Problem requirements: From the first line to the last, copy the data below word for word.

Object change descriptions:
########
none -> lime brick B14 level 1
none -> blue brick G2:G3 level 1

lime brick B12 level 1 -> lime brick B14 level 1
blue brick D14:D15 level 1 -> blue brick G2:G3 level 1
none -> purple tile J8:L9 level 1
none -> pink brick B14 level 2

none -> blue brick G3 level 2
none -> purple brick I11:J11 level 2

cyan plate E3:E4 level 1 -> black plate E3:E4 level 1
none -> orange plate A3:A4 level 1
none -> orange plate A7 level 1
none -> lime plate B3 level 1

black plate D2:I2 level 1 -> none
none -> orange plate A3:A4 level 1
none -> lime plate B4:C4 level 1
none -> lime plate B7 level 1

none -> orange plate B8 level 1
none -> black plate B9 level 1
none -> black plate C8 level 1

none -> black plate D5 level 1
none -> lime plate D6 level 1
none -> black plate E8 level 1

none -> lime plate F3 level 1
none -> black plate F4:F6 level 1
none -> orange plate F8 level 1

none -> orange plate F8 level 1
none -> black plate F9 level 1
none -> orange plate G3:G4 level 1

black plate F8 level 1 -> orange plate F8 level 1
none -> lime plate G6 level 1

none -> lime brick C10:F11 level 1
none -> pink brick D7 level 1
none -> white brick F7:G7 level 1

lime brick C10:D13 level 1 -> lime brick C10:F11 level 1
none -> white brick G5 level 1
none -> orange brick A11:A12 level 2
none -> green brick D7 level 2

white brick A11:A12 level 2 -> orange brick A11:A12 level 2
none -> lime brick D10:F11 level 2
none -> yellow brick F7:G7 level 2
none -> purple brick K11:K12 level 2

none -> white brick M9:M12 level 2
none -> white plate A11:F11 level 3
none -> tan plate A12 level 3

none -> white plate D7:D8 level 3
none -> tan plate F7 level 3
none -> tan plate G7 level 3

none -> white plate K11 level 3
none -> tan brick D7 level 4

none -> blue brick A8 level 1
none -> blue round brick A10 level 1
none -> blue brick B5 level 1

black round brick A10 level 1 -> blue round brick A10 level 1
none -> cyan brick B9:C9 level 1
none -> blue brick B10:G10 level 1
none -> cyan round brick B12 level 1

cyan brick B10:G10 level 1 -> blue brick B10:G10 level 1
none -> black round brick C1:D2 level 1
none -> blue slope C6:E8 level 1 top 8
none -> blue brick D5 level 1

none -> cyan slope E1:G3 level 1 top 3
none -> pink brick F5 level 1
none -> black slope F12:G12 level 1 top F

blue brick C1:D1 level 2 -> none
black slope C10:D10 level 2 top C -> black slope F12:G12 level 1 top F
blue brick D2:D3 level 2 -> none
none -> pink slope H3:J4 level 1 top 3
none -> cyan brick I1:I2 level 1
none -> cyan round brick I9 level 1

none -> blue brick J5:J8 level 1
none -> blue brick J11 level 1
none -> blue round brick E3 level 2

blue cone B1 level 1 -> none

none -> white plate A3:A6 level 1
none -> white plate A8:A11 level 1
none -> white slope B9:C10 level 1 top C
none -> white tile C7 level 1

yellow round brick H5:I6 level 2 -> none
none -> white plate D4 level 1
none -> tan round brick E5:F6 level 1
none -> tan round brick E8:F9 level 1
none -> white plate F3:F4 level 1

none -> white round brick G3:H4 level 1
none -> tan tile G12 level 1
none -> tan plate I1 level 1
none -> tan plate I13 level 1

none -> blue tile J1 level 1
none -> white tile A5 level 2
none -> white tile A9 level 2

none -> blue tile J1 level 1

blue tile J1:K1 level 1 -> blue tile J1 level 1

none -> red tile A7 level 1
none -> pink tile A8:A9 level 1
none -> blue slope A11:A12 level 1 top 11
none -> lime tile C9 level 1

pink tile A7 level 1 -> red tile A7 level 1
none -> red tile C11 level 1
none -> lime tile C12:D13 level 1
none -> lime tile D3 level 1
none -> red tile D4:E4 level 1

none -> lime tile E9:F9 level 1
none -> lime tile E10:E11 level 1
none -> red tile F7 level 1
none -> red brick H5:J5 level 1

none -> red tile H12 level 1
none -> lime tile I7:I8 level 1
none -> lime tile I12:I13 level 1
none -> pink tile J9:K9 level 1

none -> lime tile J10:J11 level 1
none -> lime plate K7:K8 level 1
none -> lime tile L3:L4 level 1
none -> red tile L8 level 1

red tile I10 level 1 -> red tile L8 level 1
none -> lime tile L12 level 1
########
Answer space:
none -> lime brick B14 level 1
none -> blue brick G2:G3 level 1

lime brick B12 level 1 -> lime brick B14 level 1
blue brick D14:D15 level 1 -> blue brick G2:G3 level 1
none -> purple tile J8:L9 level 1
none -> pink brick B14 level 2

none -> blue brick G3 level 2
none -> purple brick I11:J11 level 2

cyan plate E3:E4 level 1 -> black plate E3:E4 level 1
none -> orange plate A3:A4 level 1
none -> orange plate A7 level 1
none -> lime plate B3 level 1

black plate D2:I2 level 1 -> none
none -> orange plate A3:A4 level 1
none -> lime plate B4:C4 level 1
none -> lime plate B7 level 1

none -> orange plate B8 level 1
none -> black plate B9 level 1
none -> black plate C8 level 1

none -> black plate D5 level 1
none -> lime plate D6 level 1
none -> black plate E8 level 1

none -> lime plate F3 level 1
none -> black plate F4:F6 level 1
none -> orange plate F8 level 1

none -> orange plate F8 level 1
none -> black plate F9 level 1
none -> orange plate G3:G4 level 1

black plate F8 level 1 -> orange plate F8 level 1
none -> lime plate G6 level 1

none -> lime brick C10:F11 level 1
none -> pink brick D7 level 1
none -> white brick F7:G7 level 1

lime brick C10:D13 level 1 -> lime brick C10:F11 level 1
none -> white brick G5 level 1
none -> orange brick A11:A12 level 2
none -> green brick D7 level 2

white brick A11:A12 level 2 -> orange brick A11:A12 level 2
none -> lime brick D10:F11 level 2
none -> yellow brick F7:G7 level 2
none -> purple brick K11:K12 level 2

none -> white brick M9:M12 level 2
none -> white plate A11:F11 level 3
none -> tan plate A12 level 3

none -> white plate D7:D8 level 3
none -> tan plate F7 level 3
none -> tan plate G7 level 3

none -> white plate K11 level 3
none -> tan brick D7 level 4

none -> blue brick A8 level 1
none -> blue round brick A10 level 1
none -> blue brick B5 level 1

black round brick A10 level 1 -> blue round brick A10 level 1
none -> cyan brick B9:C9 level 1
none -> blue brick B10:G10 level 1
none -> cyan round brick B12 level 1

cyan brick B10:G10 level 1 -> blue brick B10:G10 level 1
none -> black round brick C1:D2 level 1
none -> blue slope C6:E8 level 1 top 8
none -> blue brick D5 level 1

none -> cyan slope E1:G3 level 1 top 3
none -> pink brick F5 level 1
none -> black slope F12:G12 level 1 top F

blue brick C1:D1 level 2 -> none
black slope C10:D10 level 2 top C -> black slope F12:G12 level 1 top F
blue brick D2:D3 level 2 -> none
none -> pink slope H3:J4 level 1 top 3
none -> cyan brick I1:I2 level 1
none -> cyan round brick I9 level 1

none -> blue brick J5:J8 level 1
none -> blue brick J11 level 1
none -> blue round brick E3 level 2

blue cone B1 level 1 -> none

none -> white plate A3:A6 level 1
none -> white plate A8:A11 level 1
none -> white slope B9:C10 level 1 top C
none -> white tile C7 level 1

yellow round brick H5:I6 level 2 -> none
none -> white plate D4 level 1
none -> tan round brick E5:F6 level 1
none -> tan round brick E8:F9 level 1
none -> white plate F3:F4 level 1

none -> white round brick G3:H4 level 1
none -> tan tile G12 level 1
none -> tan plate I1 level 1
none -> tan plate I13 level 1

none -> blue tile J1 level 1
none -> white tile A5 level 2
none -> white tile A9 level 2

none -> blue tile J1 level 1

blue tile J1:K1 level 1 -> blue tile J1 level 1

none -> red tile A7 level 1
none -> pink tile A8:A9 level 1
none -> blue slope A11:A12 level 1 top 11
none -> lime tile C9 level 1

pink tile A7 level 1 -> red tile A7 level 1
none -> red tile C11 level 1
none -> lime tile C12:D13 level 1
none -> lime tile D3 level 1
none -> red tile D4:E4 level 1

none -> lime tile E9:F9 level 1
none -> lime tile E10:E11 level 1
none -> red tile F7 level 1
none -> red brick H5:J5 level 1

none -> red tile H12 level 1
none -> lime tile I7:I8 level 1
none -> lime tile I12:I13 level 1
none -> pink tile J9:K9 level 1

none -> lime tile J10:J11 level 1
none -> lime plate K7:K8 level 1
none -> lime tile L3:L4 level 1
none -> red tile L8 level 1

red tile I10 level 1 -> red tile L8 level 1
none -> lime tile L12 level 1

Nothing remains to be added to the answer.